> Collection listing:
━━━━━━━━━━

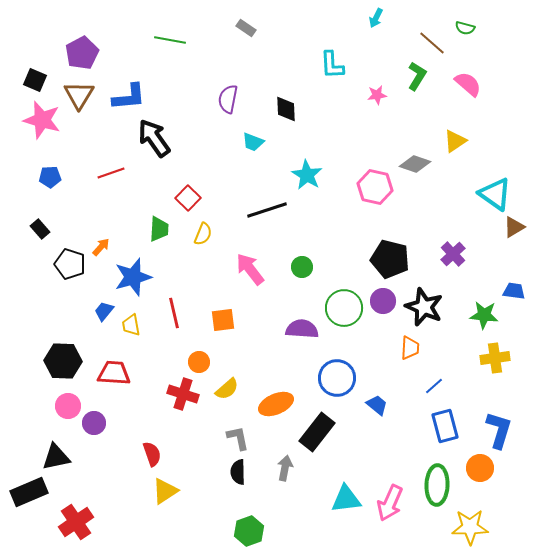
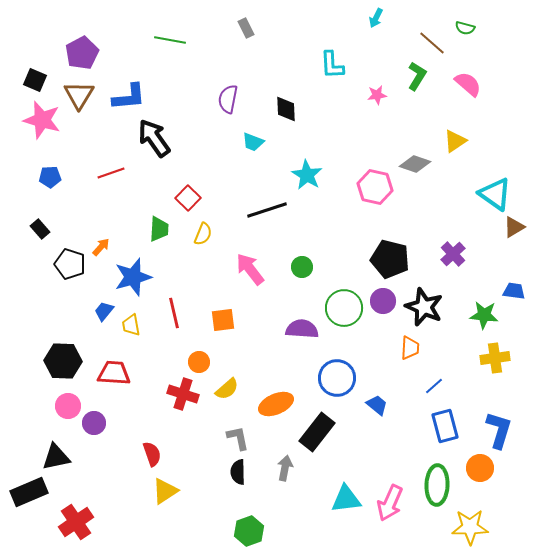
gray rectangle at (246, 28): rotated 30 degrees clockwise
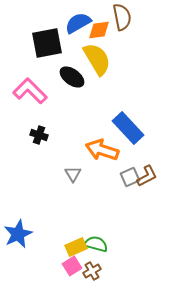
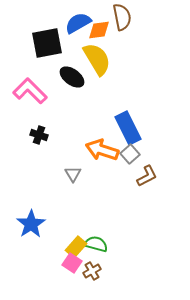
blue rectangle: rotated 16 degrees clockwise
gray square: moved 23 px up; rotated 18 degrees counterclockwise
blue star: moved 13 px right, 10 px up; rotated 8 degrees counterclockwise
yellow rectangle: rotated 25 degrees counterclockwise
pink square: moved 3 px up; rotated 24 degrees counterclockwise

━━━━━━━━━━

> STATED TASK: Rewrite the shape-change lines from the listing above as a numbered list with no blank lines. Leave out the pictures.

> CORRECT RESULT:
1. gray rectangle at (246, 28): rotated 30 degrees clockwise
2. blue rectangle: rotated 16 degrees clockwise
3. gray square: moved 23 px up; rotated 18 degrees counterclockwise
4. blue star: moved 13 px right, 10 px up; rotated 8 degrees counterclockwise
5. yellow rectangle: rotated 25 degrees counterclockwise
6. pink square: moved 3 px up; rotated 24 degrees counterclockwise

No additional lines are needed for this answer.